• Work request: Go through the material below, find each line with the word "fountain", and copy those lines.

• Provided data:
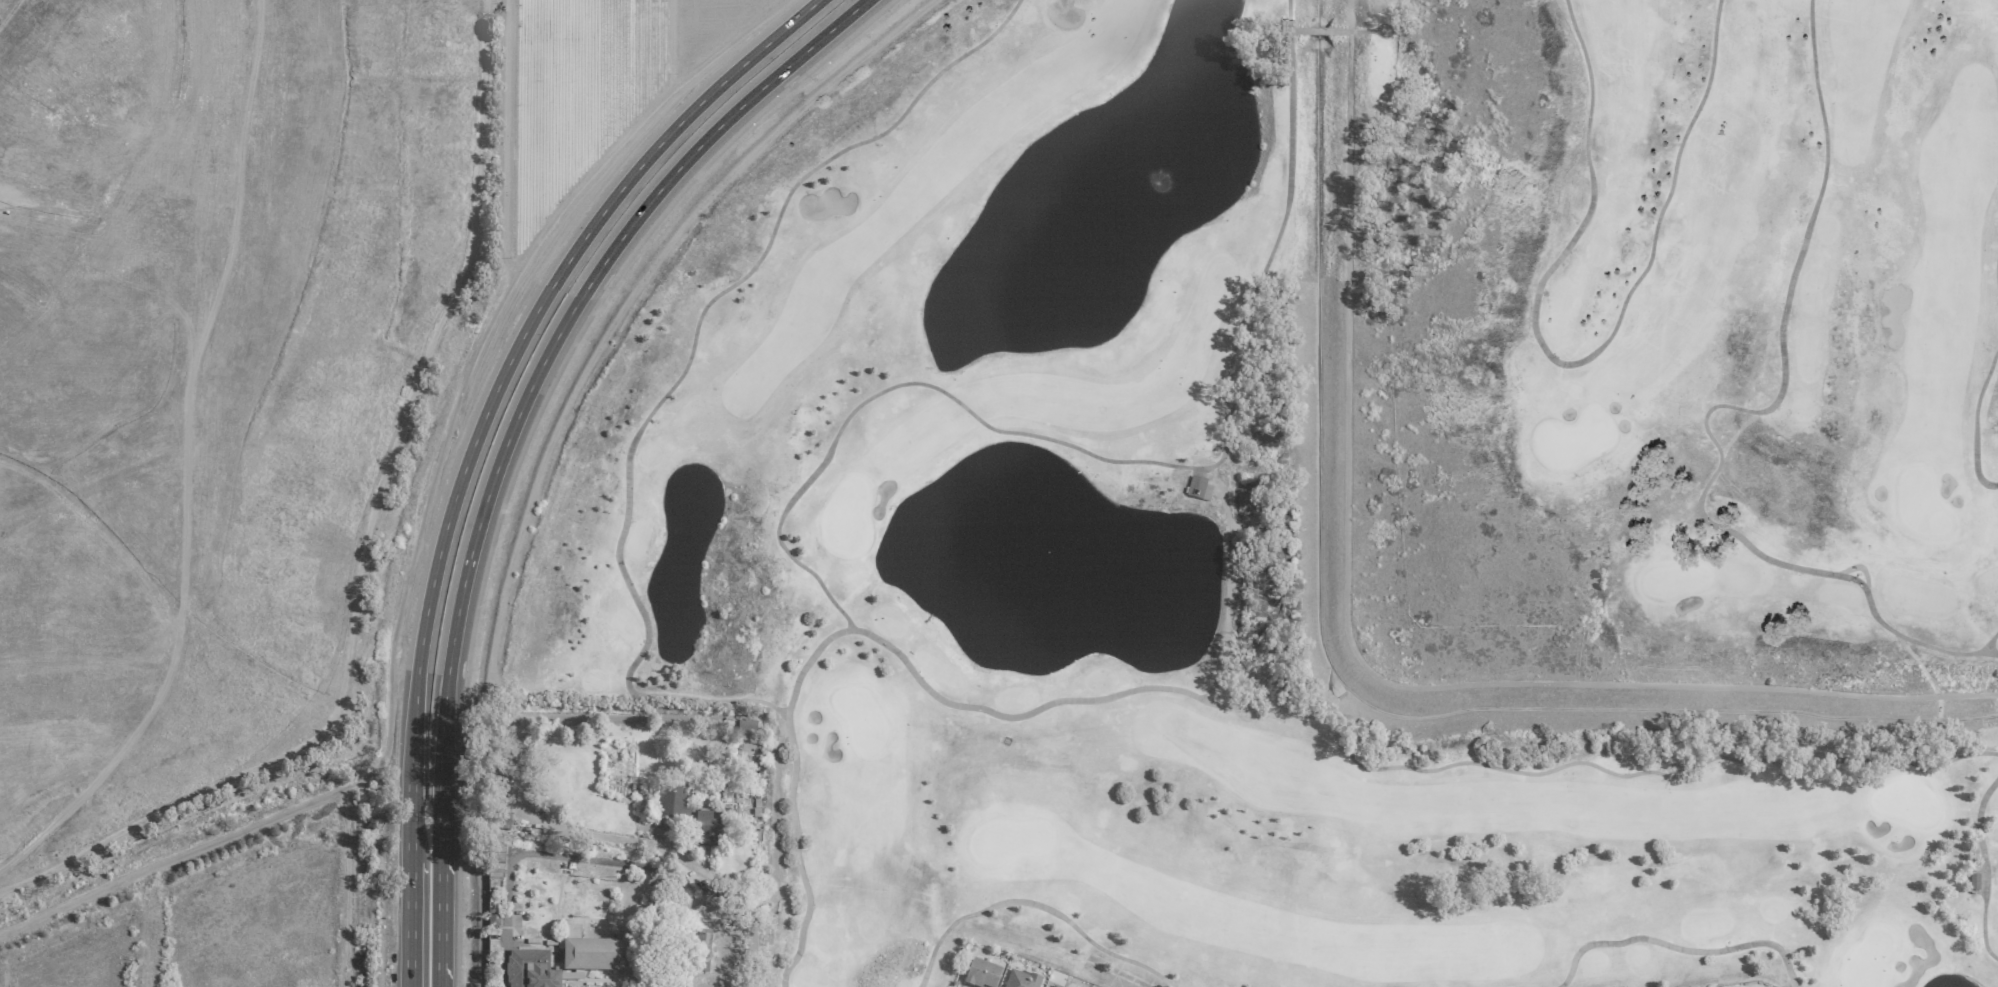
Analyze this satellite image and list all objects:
road: (1337, 32)
fountain: (1156, 184)
road: (1997, 271)
road: (627, 302)
road: (517, 345)
park: (205, 347)
road: (1572, 364)
road: (684, 369)
road: (1717, 406)
road: (1975, 418)
road: (511, 431)
road: (1125, 462)
building: (1199, 489)
park: (1332, 499)
fountain: (1059, 568)
road: (1862, 569)
road: (1229, 581)
road: (1988, 642)
road: (1355, 654)
road: (1922, 669)
road: (1229, 708)
road: (1939, 716)
road: (1935, 741)
building: (669, 806)
road: (411, 826)
building: (708, 830)
road: (1986, 869)
building: (1974, 882)
road: (1036, 906)
crop: (215, 913)
building: (494, 919)
road: (410, 925)
road: (1679, 949)
building: (595, 957)
building: (531, 970)
building: (982, 975)
building: (1021, 980)
road: (444, 984)
building: (1055, 986)

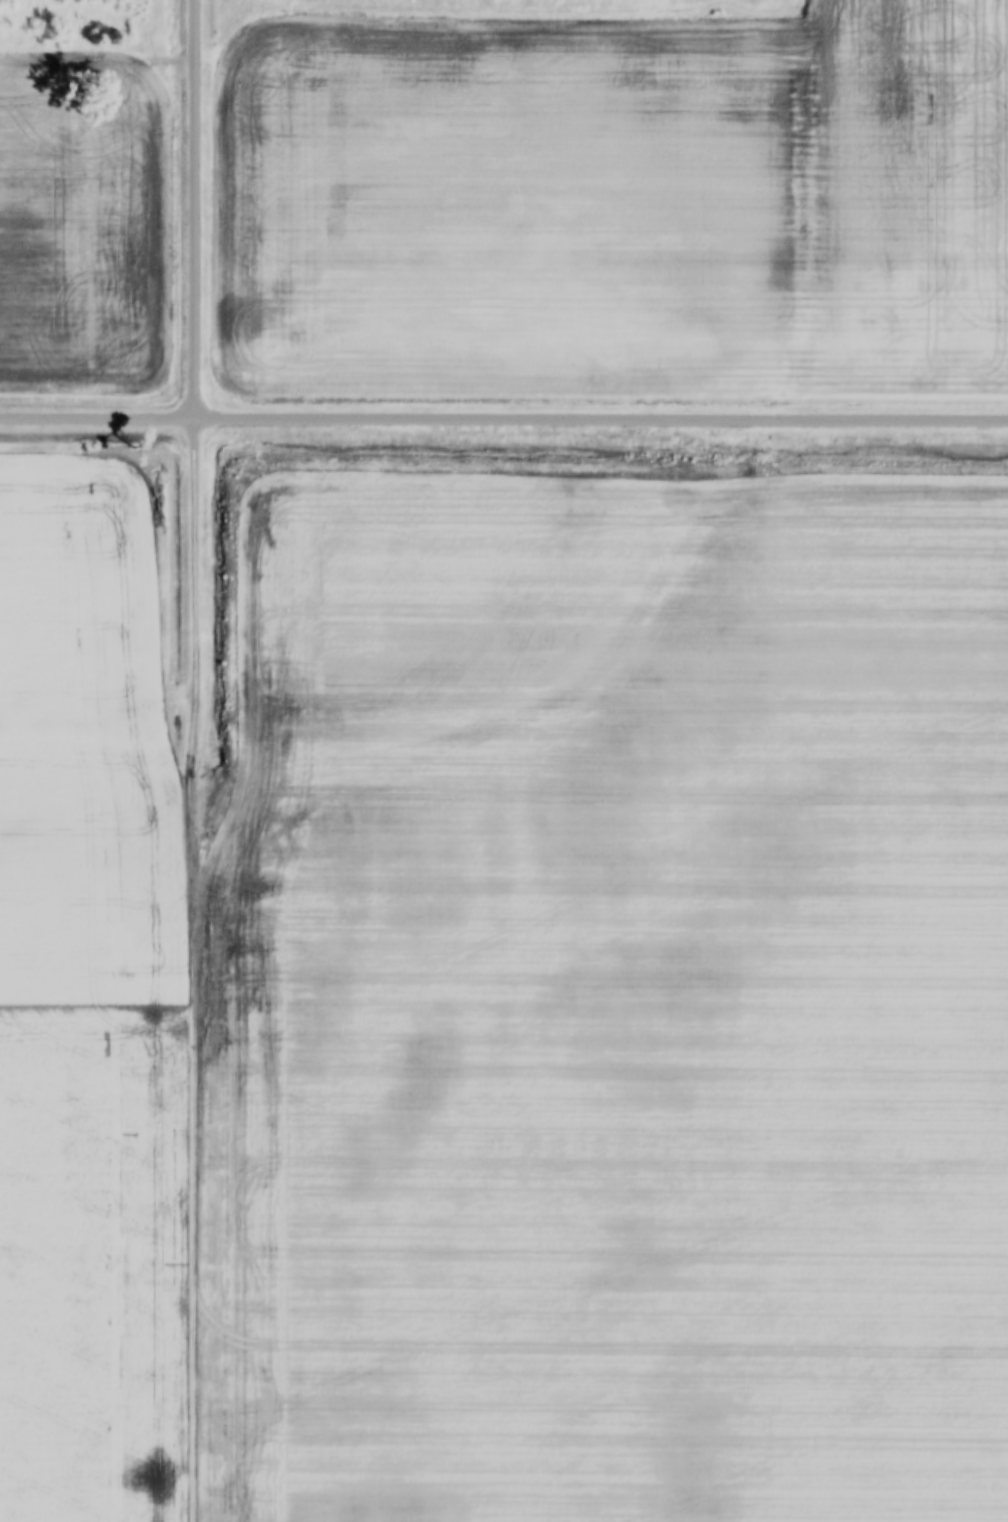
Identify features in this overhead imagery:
road: (195, 209)
road: (503, 419)
road: (199, 970)

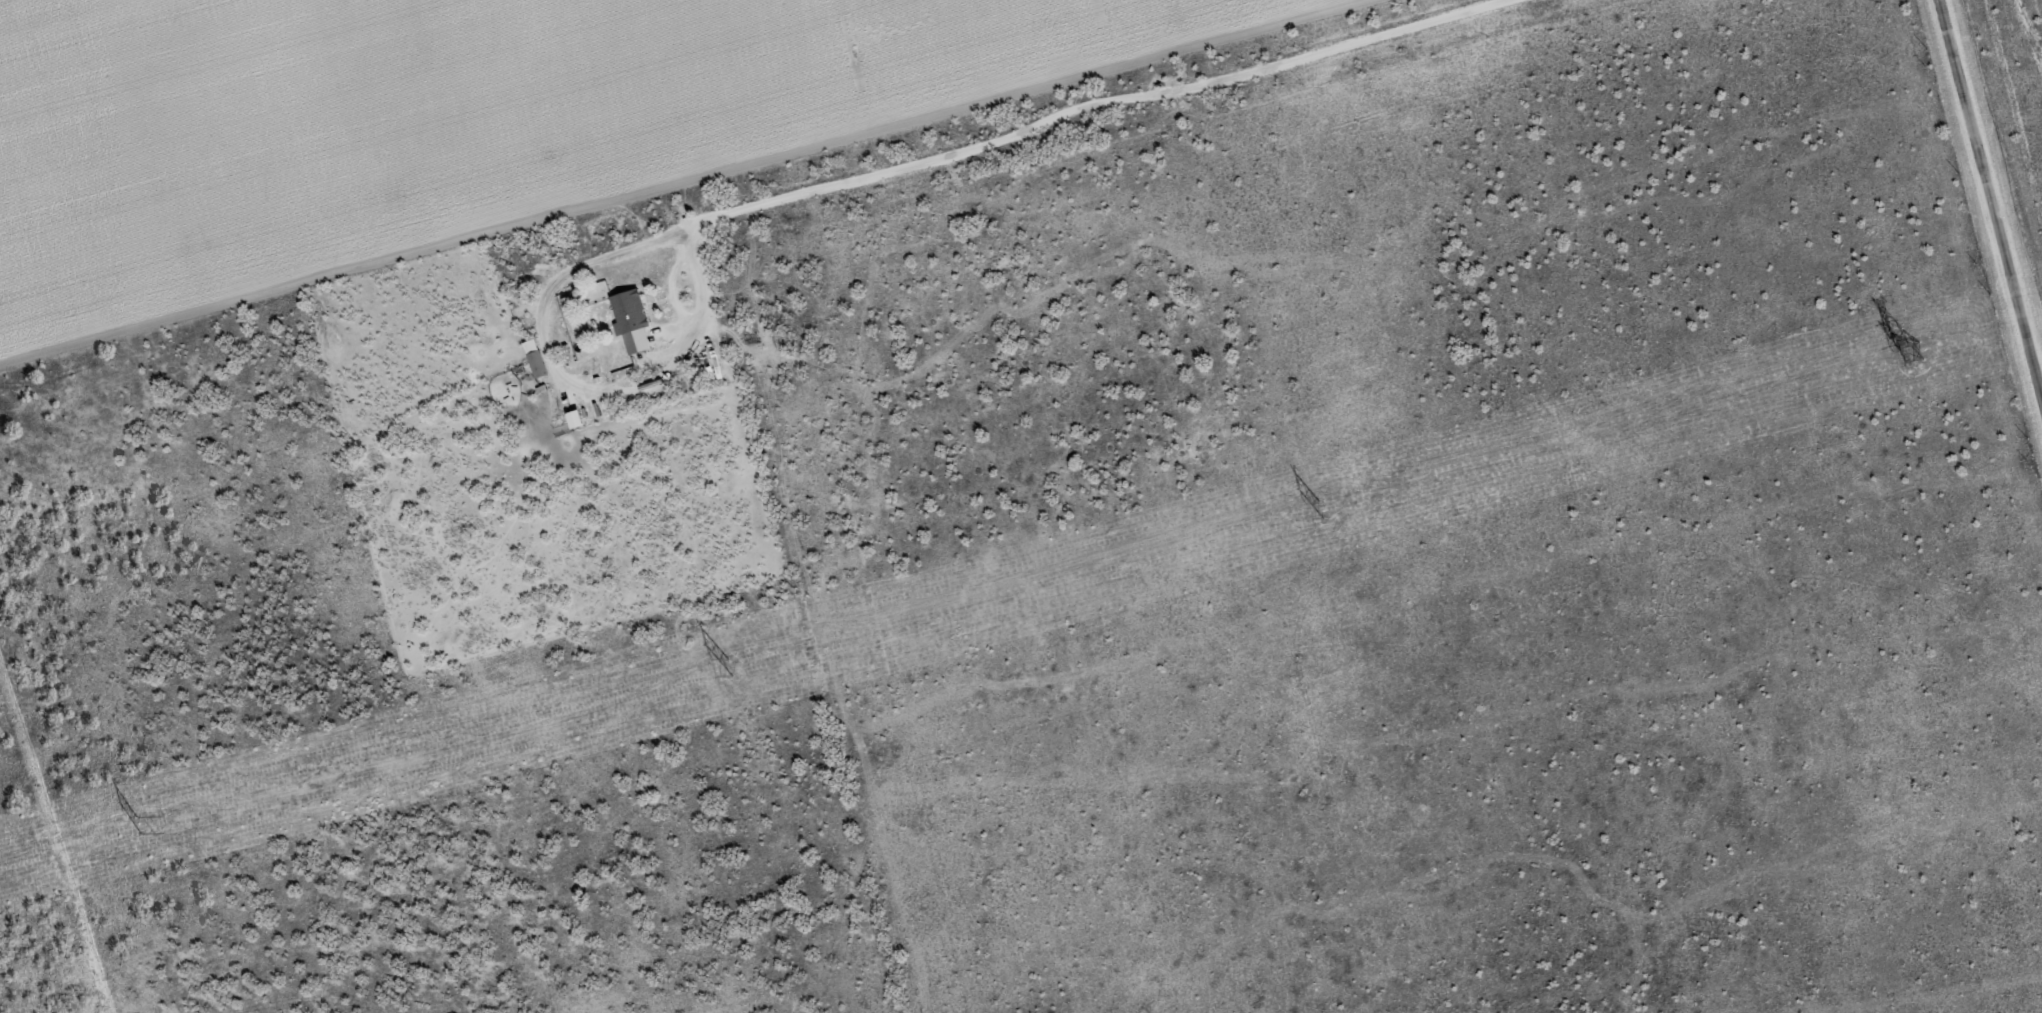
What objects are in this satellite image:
road: (1992, 195)
building: (630, 310)
power tower: (1907, 353)
building: (536, 357)
building: (591, 373)
building: (576, 419)
power tower: (1323, 510)
power tower: (730, 666)
power tower: (139, 826)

• Solution for this task:
fountain: (1156, 184)
fountain: (1059, 568)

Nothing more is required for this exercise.